» **Assigned task**: Copy out exactly the lines below that run from the one holding "camera: 90 degrees right, 0 degrees up" to the one holding "(210, 198) = (354, 137): pink", keeping both of those lines and no others.

» **Task input**:
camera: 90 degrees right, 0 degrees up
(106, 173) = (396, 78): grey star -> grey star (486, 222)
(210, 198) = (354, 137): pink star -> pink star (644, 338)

==

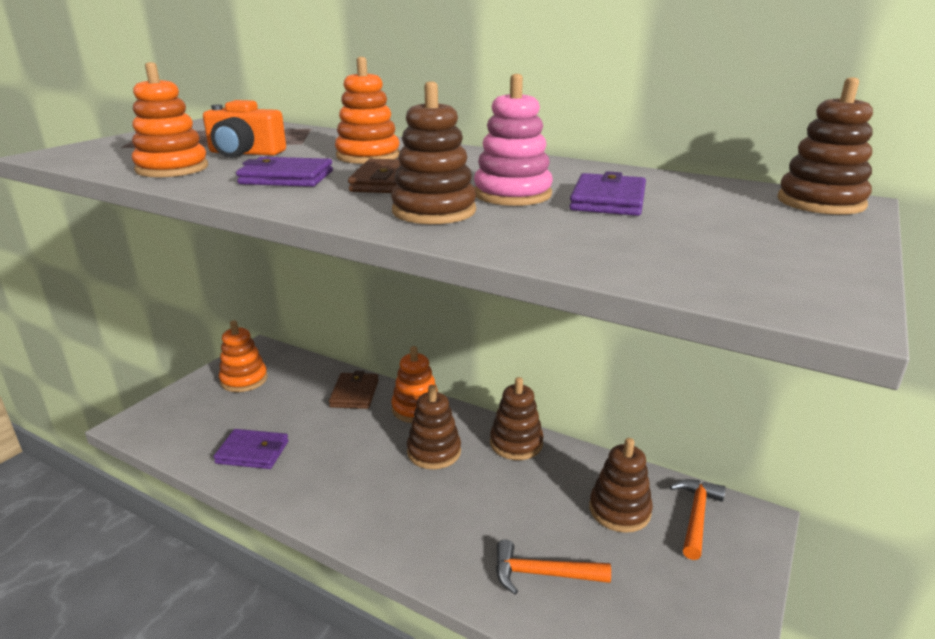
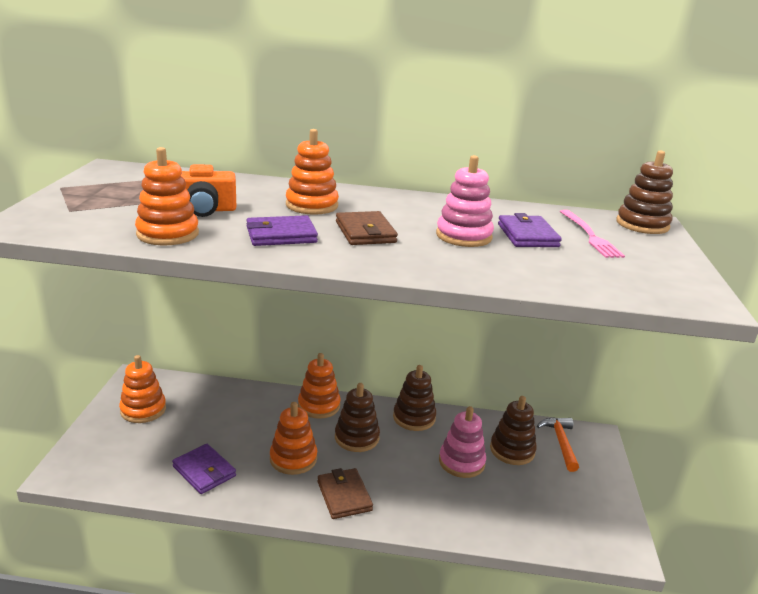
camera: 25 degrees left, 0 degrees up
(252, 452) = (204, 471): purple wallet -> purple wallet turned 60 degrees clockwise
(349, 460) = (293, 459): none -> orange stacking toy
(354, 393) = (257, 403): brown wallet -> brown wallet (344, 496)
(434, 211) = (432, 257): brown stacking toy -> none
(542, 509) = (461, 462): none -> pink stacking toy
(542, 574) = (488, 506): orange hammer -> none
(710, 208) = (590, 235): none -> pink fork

---

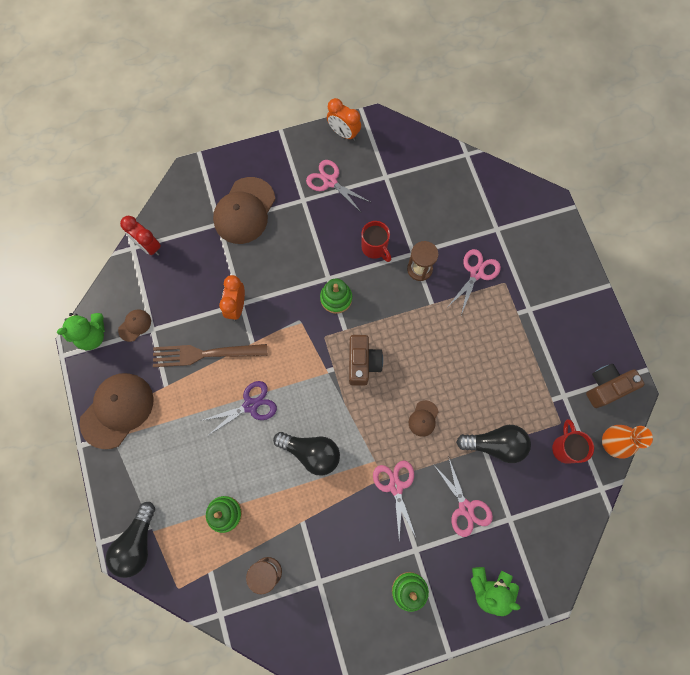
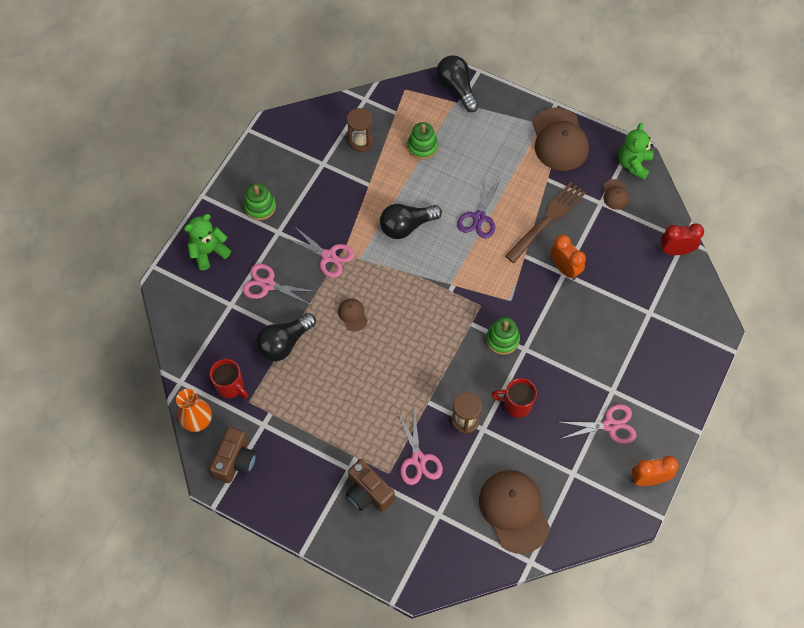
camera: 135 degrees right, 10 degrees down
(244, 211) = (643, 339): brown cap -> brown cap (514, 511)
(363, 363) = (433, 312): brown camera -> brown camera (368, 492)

» **Solution for this exercise**:
camera: 90 degrees right, 0 degrees up
(106, 173) = (396, 78): grey star -> grey star (486, 222)
(210, 198) = (354, 137): pink star -> pink star (644, 338)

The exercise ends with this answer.